**Input for this task:**

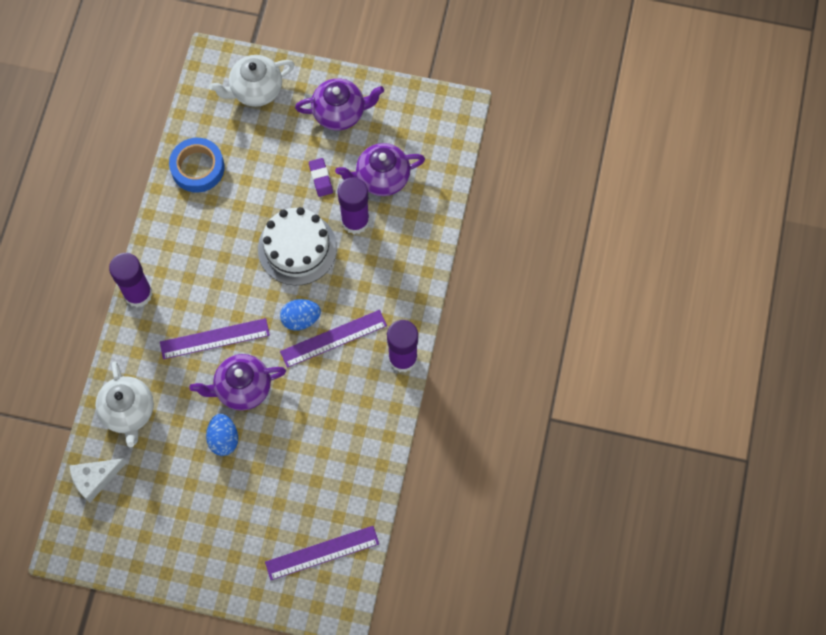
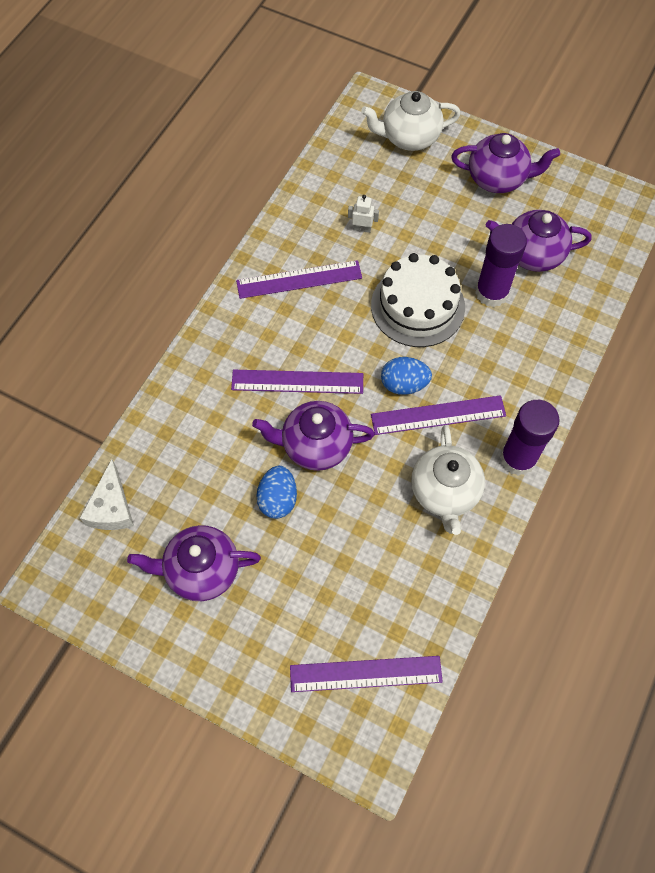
camera: 15 degrees right, 5 degrees down
(95, 479) = (111, 507): white cheese -> white cheese turned 75 degrees counterclockwise
(128, 412) = (174, 439): white teapot -> white teapot (445, 492)
(138, 294) = (223, 312): purple glue stick -> none
(179, 509) = (201, 570): none -> purple teapot
(193, 248) = (299, 279): none -> purple ruler
(197, 168) = (326, 199): blue tape -> none
(235, 188) = (362, 229): none -> white robot
(321, 178) = (461, 240): purple eraser -> none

**What to do:**
Exactly the lines between the one containing "(235, 188) = (362, 229): none -> white robot" and the end of the material, both ends included, must be retyped, with nothing added.

**Problem solution:**
(235, 188) = (362, 229): none -> white robot
(321, 178) = (461, 240): purple eraser -> none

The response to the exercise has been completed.